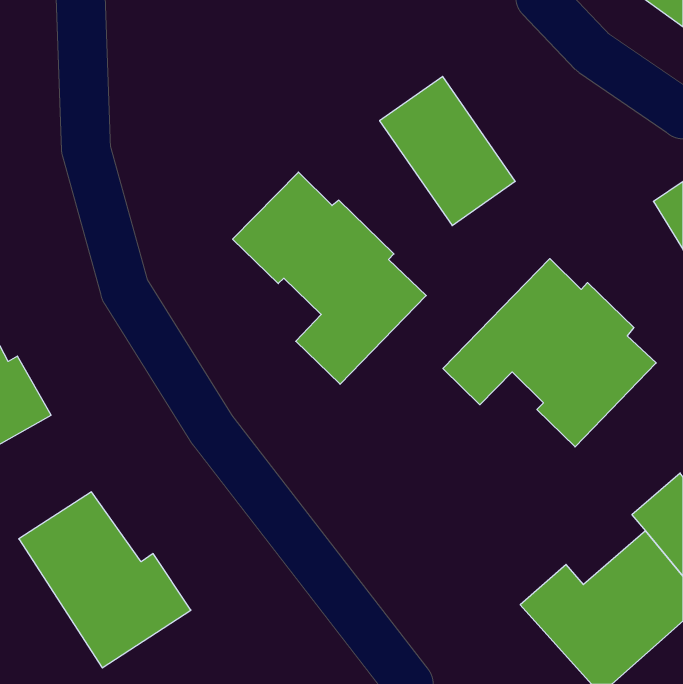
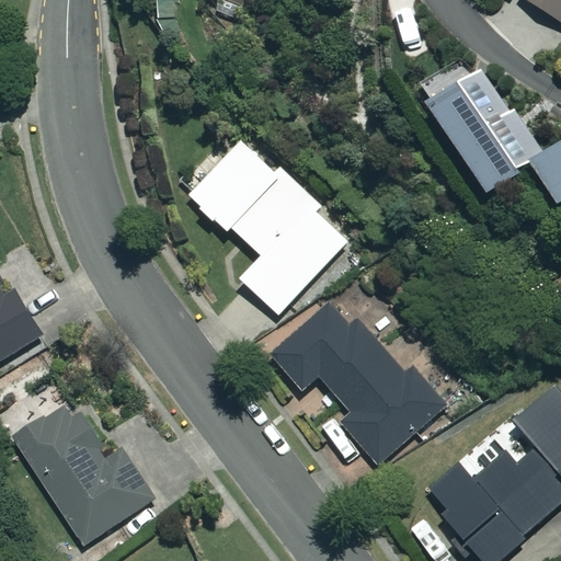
building: [380,76,515,226] -> [430,69,540,191]
building: [443,259,656,447] -> none
building: none -> [272,305,444,463]

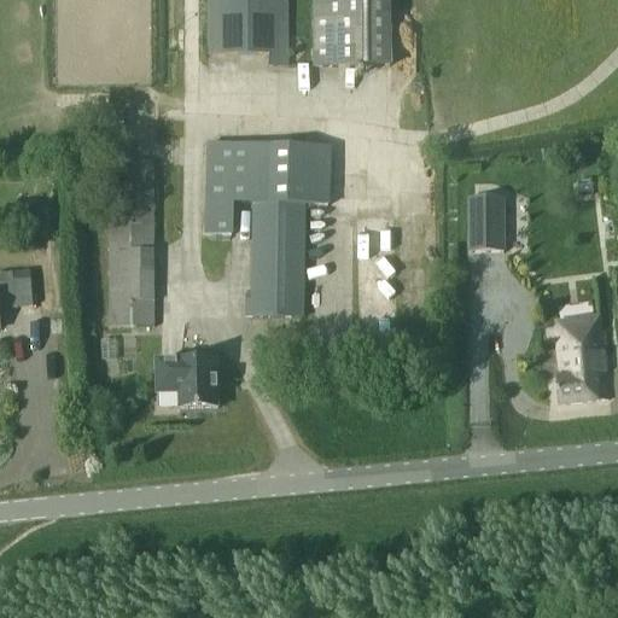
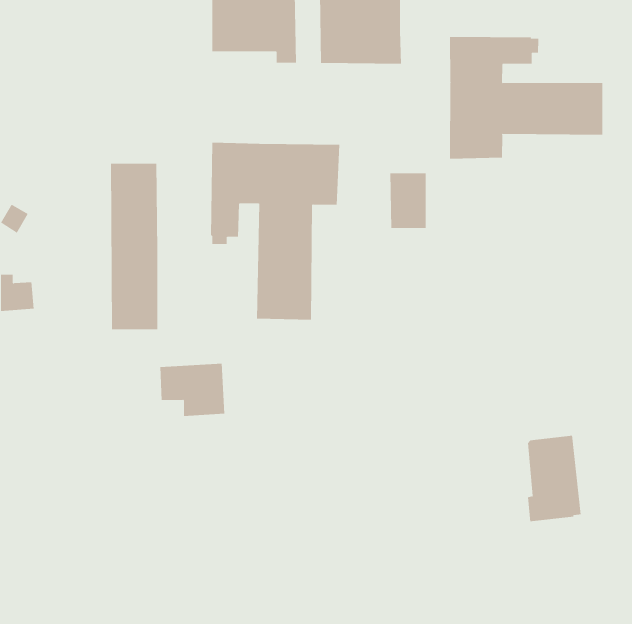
building: none -> [450,36,603,159]
building: [468,193,505,247] -> [389,173,427,229]
building: [555,311,608,396] -> [527,435,581,522]

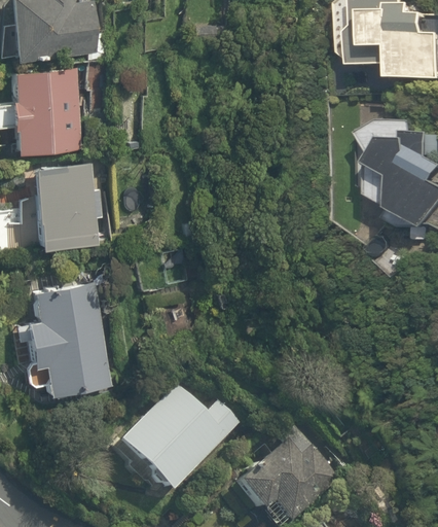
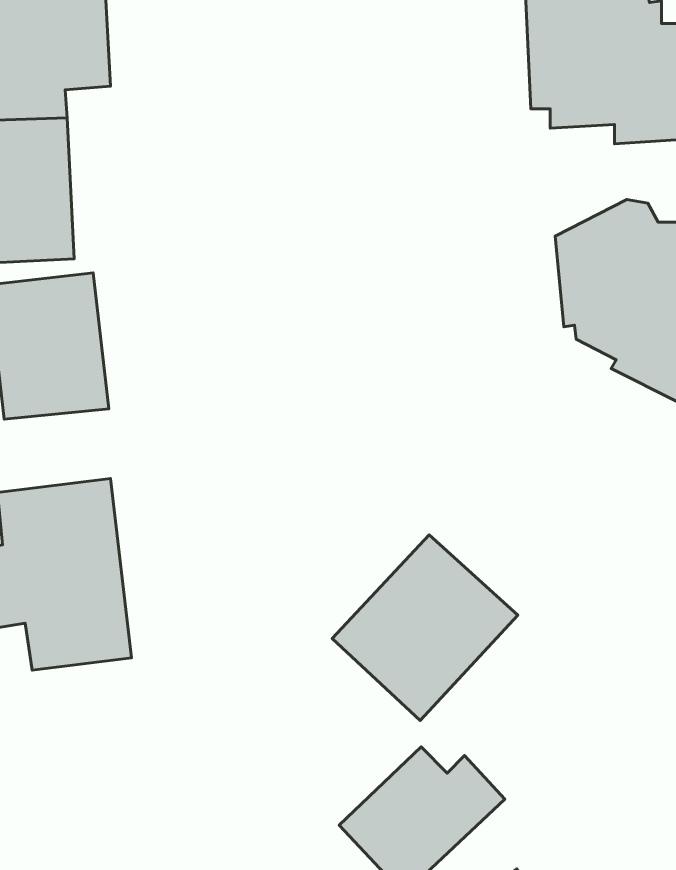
building: none -> [332,535,518,720]
building: [115,387,240,497] -> none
-*-
Written task: Return the material word for word. Pictures are not part of the copy.

Finished exercise:
building: [380,76,515,226] -> [430,69,540,191]
building: [443,259,656,447] -> none
building: none -> [272,305,444,463]

building: none -> [450,36,603,159]
building: [468,193,505,247] -> [389,173,427,229]
building: [555,311,608,396] -> [527,435,581,522]

building: none -> [332,535,518,720]
building: [115,387,240,497] -> none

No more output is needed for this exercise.